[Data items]
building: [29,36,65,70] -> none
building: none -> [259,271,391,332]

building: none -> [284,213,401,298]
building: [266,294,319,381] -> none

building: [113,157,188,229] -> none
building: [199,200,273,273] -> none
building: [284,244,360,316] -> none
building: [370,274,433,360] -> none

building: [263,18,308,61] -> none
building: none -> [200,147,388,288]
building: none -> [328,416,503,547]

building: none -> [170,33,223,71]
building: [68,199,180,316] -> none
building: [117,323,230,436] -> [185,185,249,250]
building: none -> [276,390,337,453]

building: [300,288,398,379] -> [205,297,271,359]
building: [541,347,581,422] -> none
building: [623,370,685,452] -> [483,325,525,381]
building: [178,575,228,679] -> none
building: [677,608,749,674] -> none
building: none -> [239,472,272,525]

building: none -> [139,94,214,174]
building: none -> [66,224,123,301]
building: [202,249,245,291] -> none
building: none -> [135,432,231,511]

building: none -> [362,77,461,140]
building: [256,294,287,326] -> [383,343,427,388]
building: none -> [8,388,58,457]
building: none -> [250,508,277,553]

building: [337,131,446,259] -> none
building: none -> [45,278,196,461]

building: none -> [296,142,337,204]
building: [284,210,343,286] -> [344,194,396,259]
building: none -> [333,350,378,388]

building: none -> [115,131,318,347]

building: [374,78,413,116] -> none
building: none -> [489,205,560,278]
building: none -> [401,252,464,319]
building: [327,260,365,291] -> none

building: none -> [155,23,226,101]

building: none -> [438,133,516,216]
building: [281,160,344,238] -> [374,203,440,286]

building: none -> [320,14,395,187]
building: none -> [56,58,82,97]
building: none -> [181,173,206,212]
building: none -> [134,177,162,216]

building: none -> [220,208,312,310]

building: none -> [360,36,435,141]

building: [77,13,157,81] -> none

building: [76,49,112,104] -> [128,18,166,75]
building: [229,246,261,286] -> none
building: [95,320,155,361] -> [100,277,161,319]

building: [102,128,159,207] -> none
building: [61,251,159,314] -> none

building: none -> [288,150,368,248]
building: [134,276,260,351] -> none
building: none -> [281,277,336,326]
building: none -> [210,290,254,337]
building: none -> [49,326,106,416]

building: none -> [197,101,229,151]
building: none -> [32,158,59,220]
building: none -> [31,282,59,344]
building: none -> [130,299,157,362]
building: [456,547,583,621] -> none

Task details: Set down the records again in full. Match them exactly.

Task answer:
building: [29,36,65,70] -> none
building: none -> [259,271,391,332]

building: none -> [284,213,401,298]
building: [266,294,319,381] -> none

building: [113,157,188,229] -> none
building: [199,200,273,273] -> none
building: [284,244,360,316] -> none
building: [370,274,433,360] -> none

building: [263,18,308,61] -> none
building: none -> [200,147,388,288]
building: none -> [328,416,503,547]

building: none -> [170,33,223,71]
building: [68,199,180,316] -> none
building: [117,323,230,436] -> [185,185,249,250]
building: none -> [276,390,337,453]

building: [300,288,398,379] -> [205,297,271,359]
building: [541,347,581,422] -> none
building: [623,370,685,452] -> [483,325,525,381]
building: [178,575,228,679] -> none
building: [677,608,749,674] -> none
building: none -> [239,472,272,525]

building: none -> [139,94,214,174]
building: none -> [66,224,123,301]
building: [202,249,245,291] -> none
building: none -> [135,432,231,511]

building: none -> [362,77,461,140]
building: [256,294,287,326] -> [383,343,427,388]
building: none -> [8,388,58,457]
building: none -> [250,508,277,553]

building: [337,131,446,259] -> none
building: none -> [45,278,196,461]

building: none -> [296,142,337,204]
building: [284,210,343,286] -> [344,194,396,259]
building: none -> [333,350,378,388]

building: none -> [115,131,318,347]

building: [374,78,413,116] -> none
building: none -> [489,205,560,278]
building: none -> [401,252,464,319]
building: [327,260,365,291] -> none

building: none -> [155,23,226,101]

building: none -> [438,133,516,216]
building: [281,160,344,238] -> [374,203,440,286]

building: none -> [320,14,395,187]
building: none -> [56,58,82,97]
building: none -> [181,173,206,212]
building: none -> [134,177,162,216]

building: none -> [220,208,312,310]

building: none -> [360,36,435,141]

building: [77,13,157,81] -> none

building: [76,49,112,104] -> [128,18,166,75]
building: [229,246,261,286] -> none
building: [95,320,155,361] -> [100,277,161,319]

building: [102,128,159,207] -> none
building: [61,251,159,314] -> none

building: none -> [288,150,368,248]
building: [134,276,260,351] -> none
building: none -> [281,277,336,326]
building: none -> [210,290,254,337]
building: none -> [49,326,106,416]

building: none -> [197,101,229,151]
building: none -> [32,158,59,220]
building: none -> [31,282,59,344]
building: none -> [130,299,157,362]
building: [456,547,583,621] -> none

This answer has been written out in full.